-------- The records

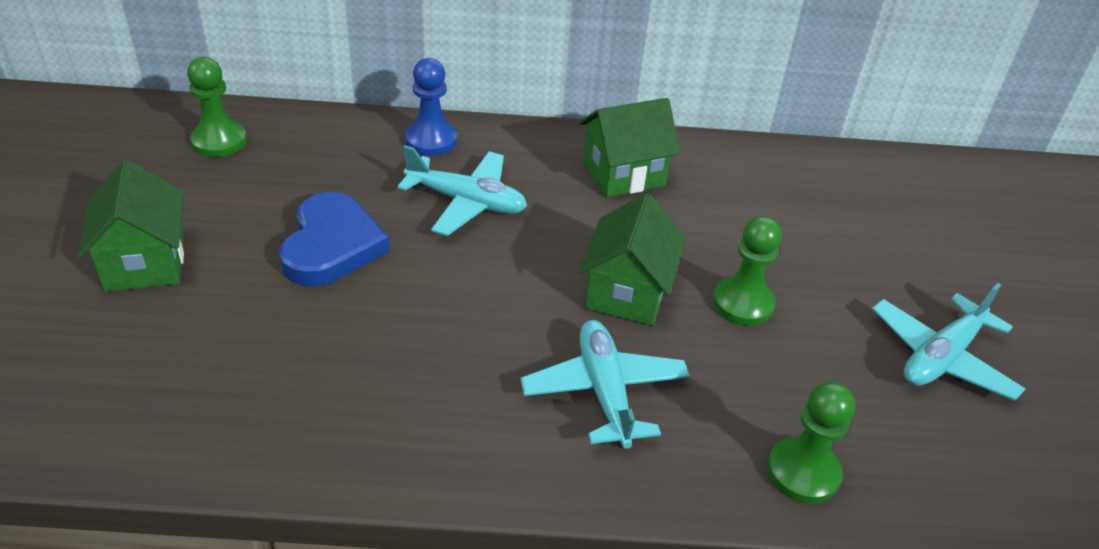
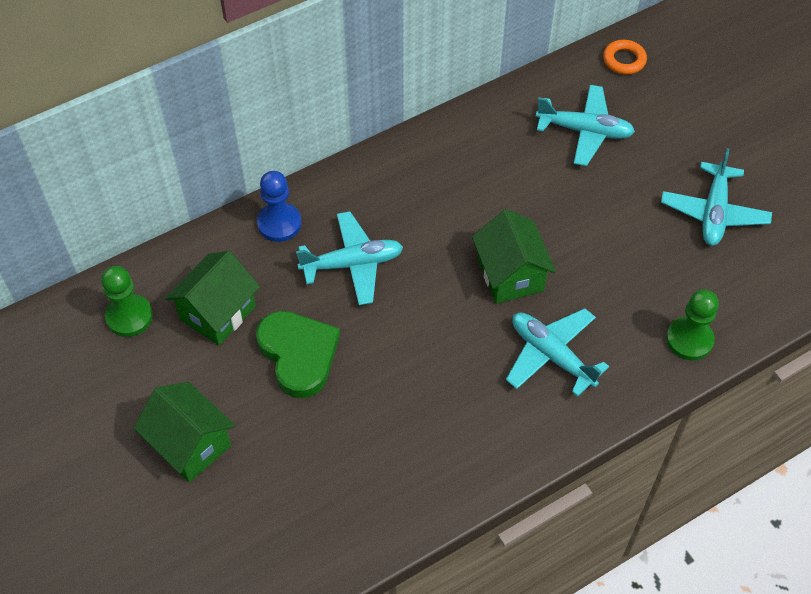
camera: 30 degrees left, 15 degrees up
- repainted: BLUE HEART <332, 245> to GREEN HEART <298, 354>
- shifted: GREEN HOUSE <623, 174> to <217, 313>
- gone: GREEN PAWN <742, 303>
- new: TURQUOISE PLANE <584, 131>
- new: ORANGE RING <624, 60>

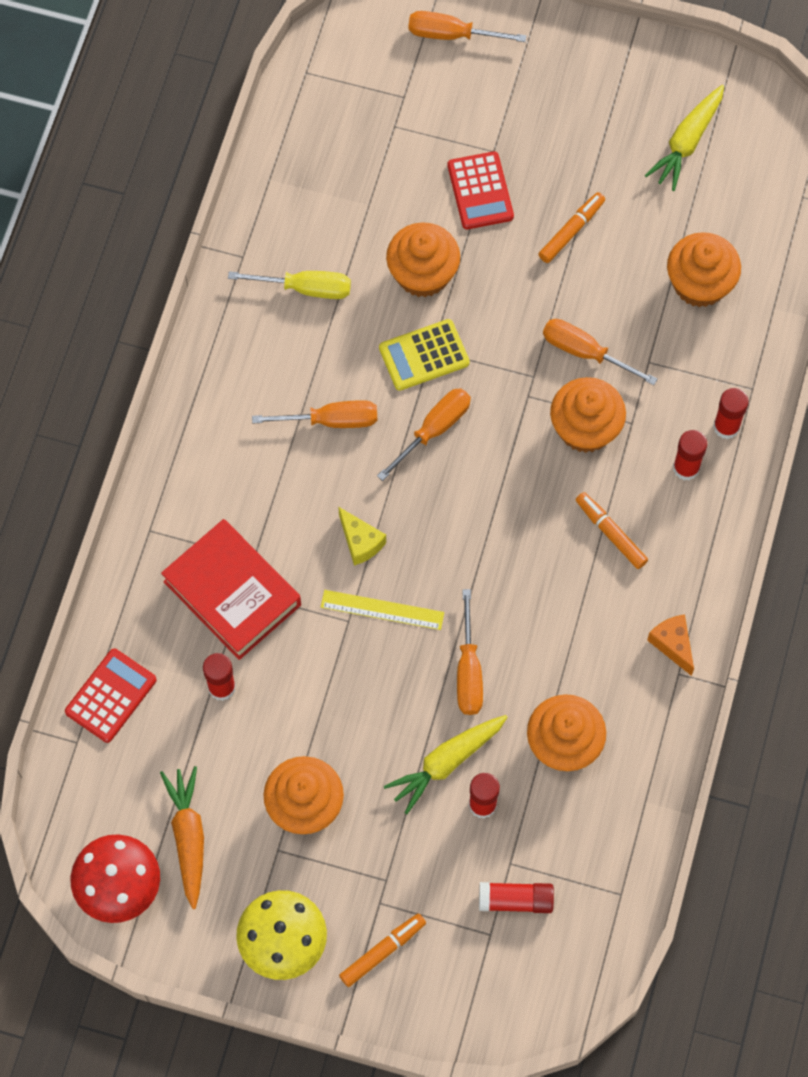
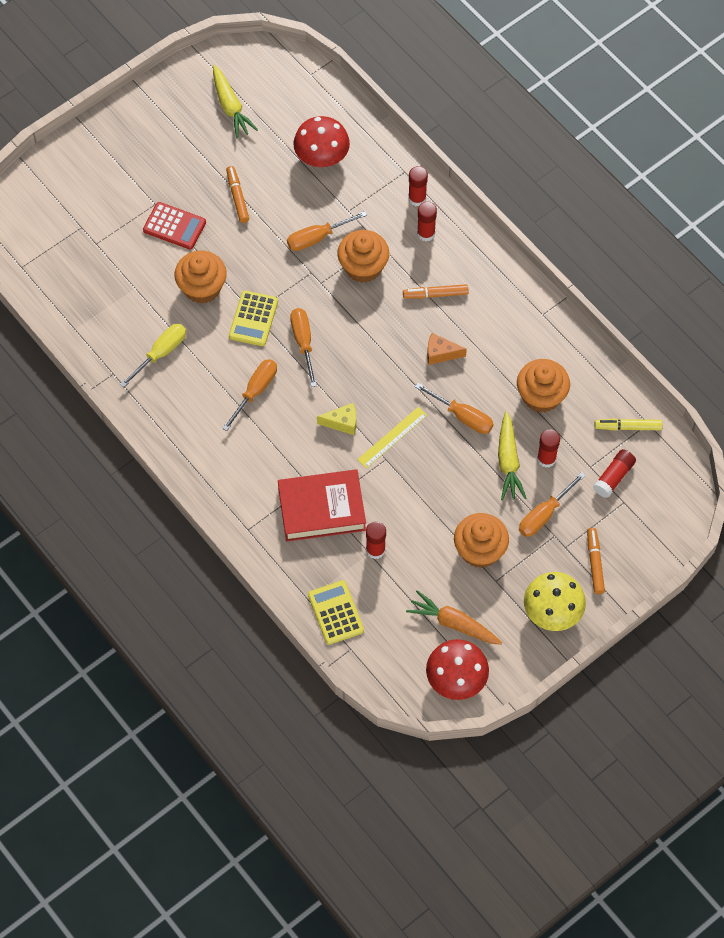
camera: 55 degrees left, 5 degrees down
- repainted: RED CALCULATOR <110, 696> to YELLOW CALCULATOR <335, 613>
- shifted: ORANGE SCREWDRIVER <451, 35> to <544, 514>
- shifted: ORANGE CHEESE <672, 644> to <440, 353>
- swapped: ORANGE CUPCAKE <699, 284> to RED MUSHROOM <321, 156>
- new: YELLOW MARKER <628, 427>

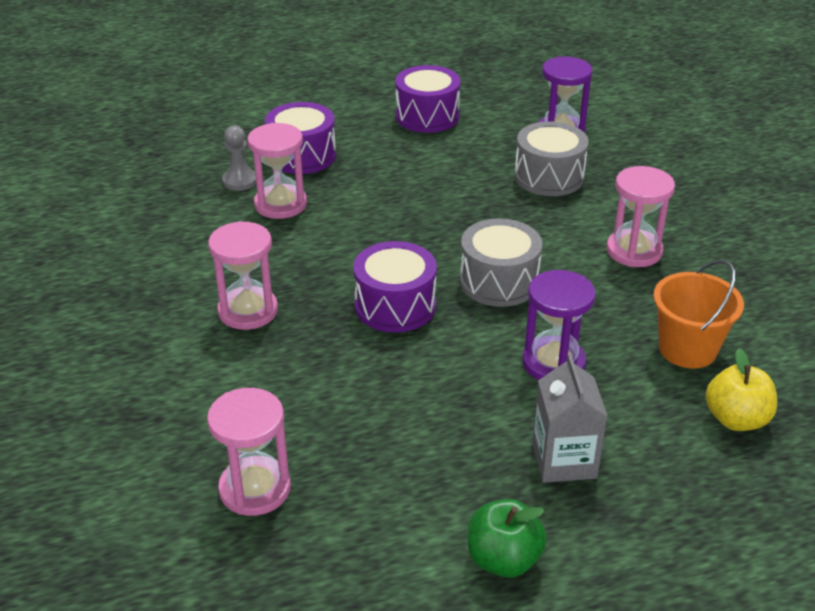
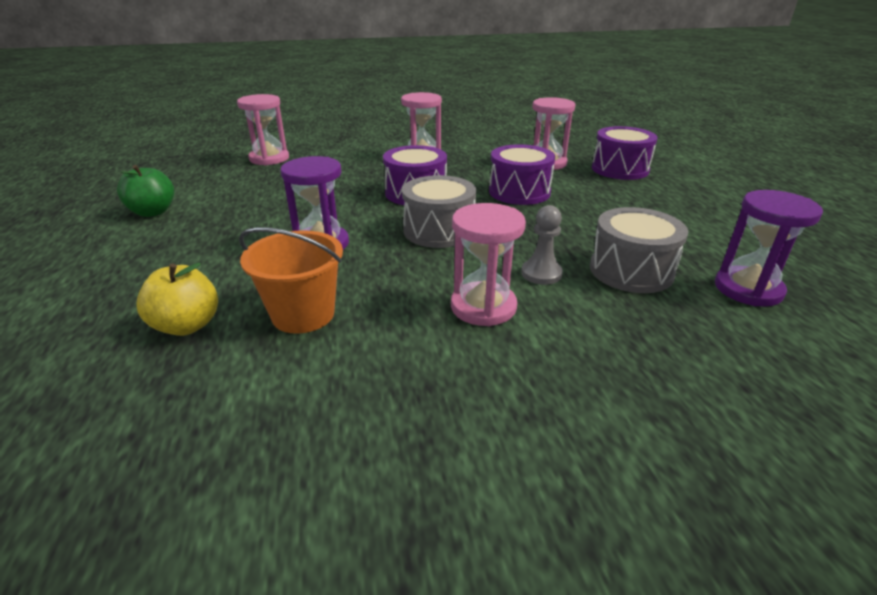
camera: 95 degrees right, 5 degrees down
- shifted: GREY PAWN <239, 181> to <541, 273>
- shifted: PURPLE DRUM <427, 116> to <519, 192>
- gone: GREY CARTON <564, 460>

----------------
-------- The records

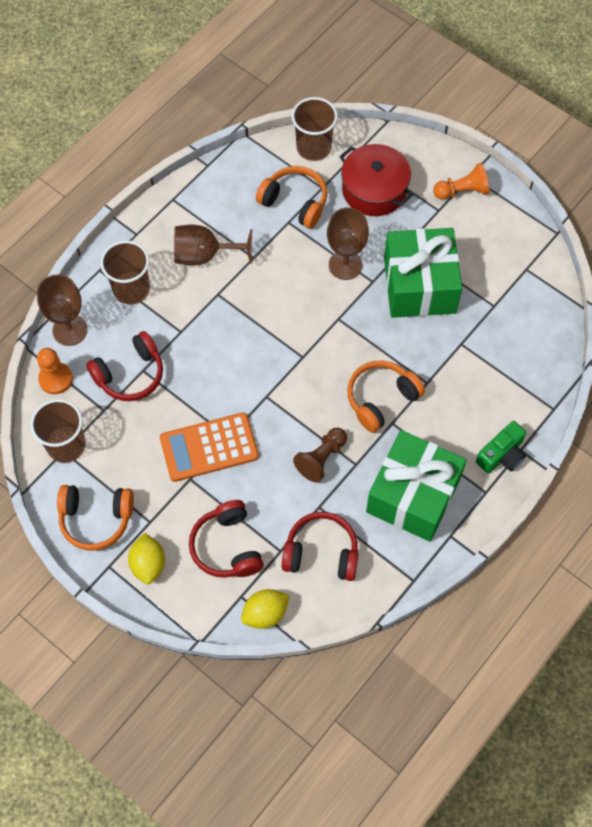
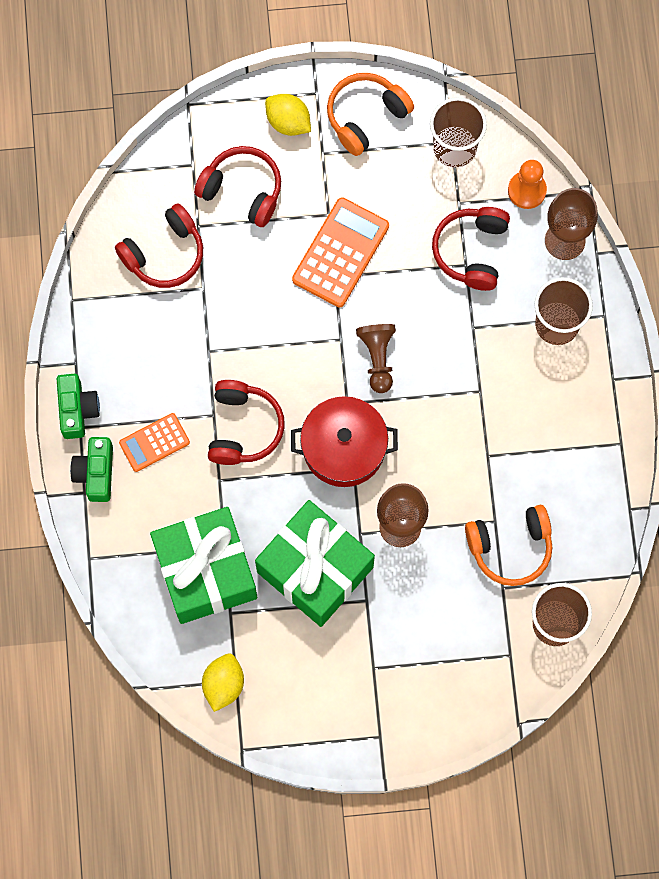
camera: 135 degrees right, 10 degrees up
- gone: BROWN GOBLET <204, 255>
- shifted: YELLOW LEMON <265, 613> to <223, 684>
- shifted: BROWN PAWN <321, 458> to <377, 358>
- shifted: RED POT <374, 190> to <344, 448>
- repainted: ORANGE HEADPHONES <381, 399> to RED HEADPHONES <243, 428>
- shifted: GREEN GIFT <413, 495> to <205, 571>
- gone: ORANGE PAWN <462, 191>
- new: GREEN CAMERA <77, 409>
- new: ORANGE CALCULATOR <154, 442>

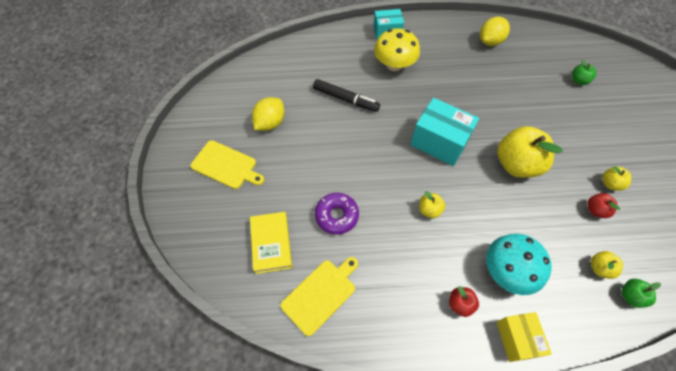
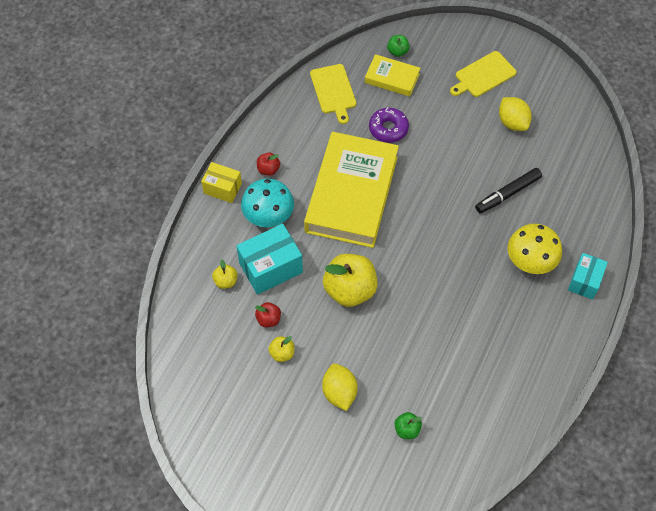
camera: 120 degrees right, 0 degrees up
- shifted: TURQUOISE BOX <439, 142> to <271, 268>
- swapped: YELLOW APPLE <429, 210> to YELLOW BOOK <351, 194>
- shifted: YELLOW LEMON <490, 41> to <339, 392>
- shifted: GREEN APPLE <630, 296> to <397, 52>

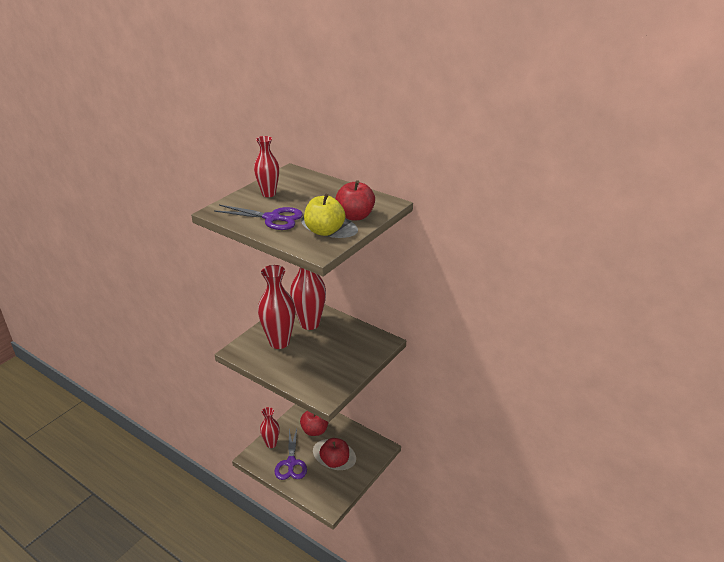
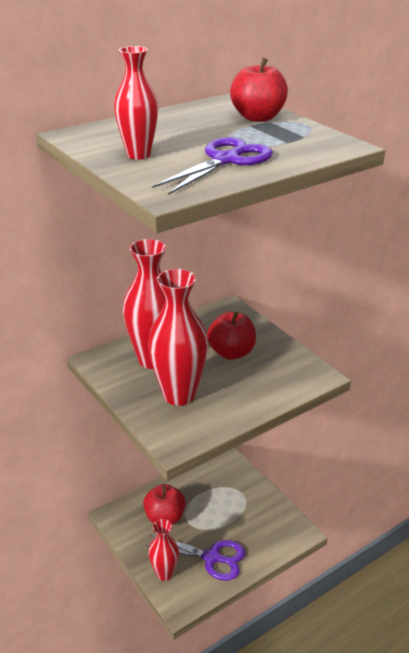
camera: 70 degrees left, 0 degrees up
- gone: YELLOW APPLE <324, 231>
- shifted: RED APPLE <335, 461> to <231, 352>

----------------

Problem statement: Above are some records; copy exactly the lines from the one with "camera: 30 degrees left, 15 degrees up" through the one with "- new: TURQUOISE PLANE <584, 131>", both included, and no others.

Result for this exercise:
camera: 30 degrees left, 15 degrees up
- repainted: BLUE HEART <332, 245> to GREEN HEART <298, 354>
- shifted: GREEN HOUSE <623, 174> to <217, 313>
- gone: GREEN PAWN <742, 303>
- new: TURQUOISE PLANE <584, 131>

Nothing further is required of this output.